■ **Activity**: After reading the data below, copy out every line that contains the word "brown".

■ **Dataset content**:

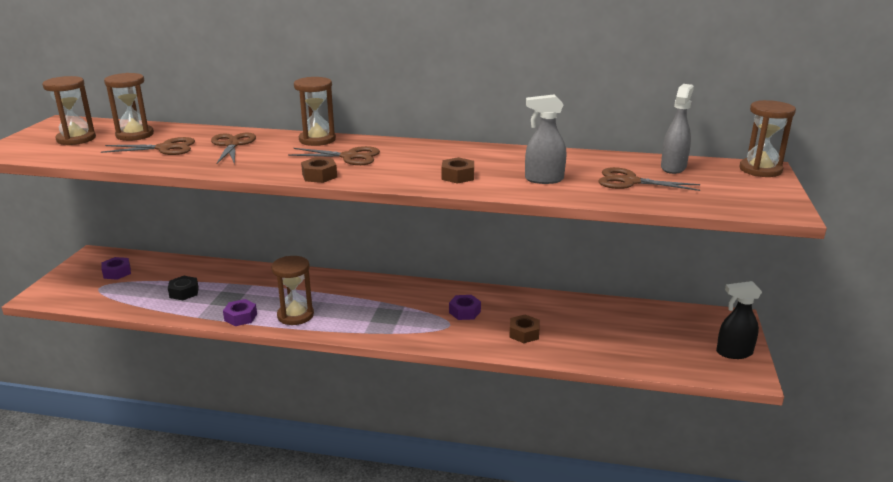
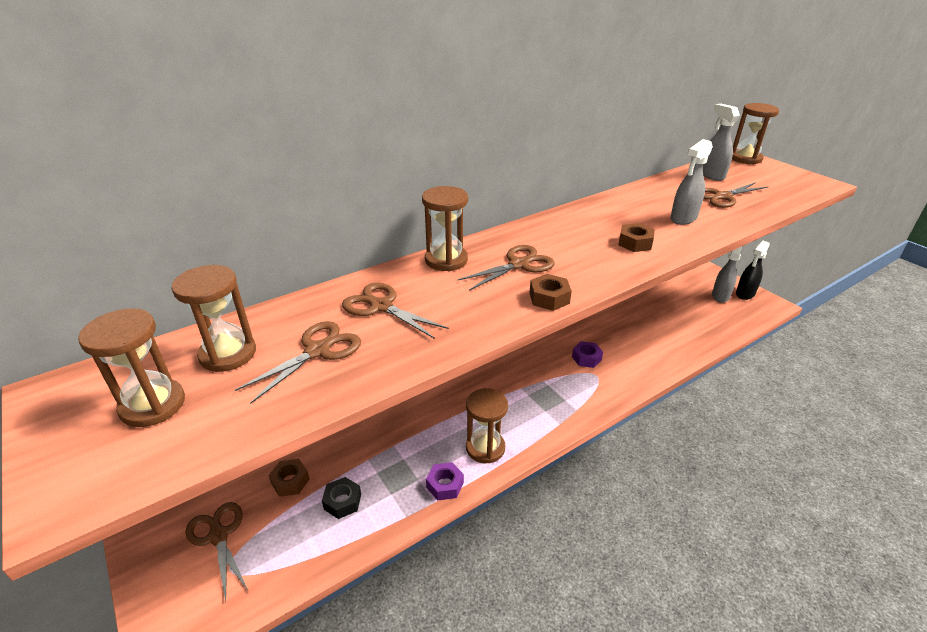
camera: 45 degrees left, 10 degrees up
(117, 272) = (218, 536): purple nut -> brown scissors
(524, 333) = (645, 351): brown nut -> brown nut (290, 481)
(699, 340) = (720, 296): none -> grey spray bottle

■ **Solution to this exercise**:
(117, 272) = (218, 536): purple nut -> brown scissors
(524, 333) = (645, 351): brown nut -> brown nut (290, 481)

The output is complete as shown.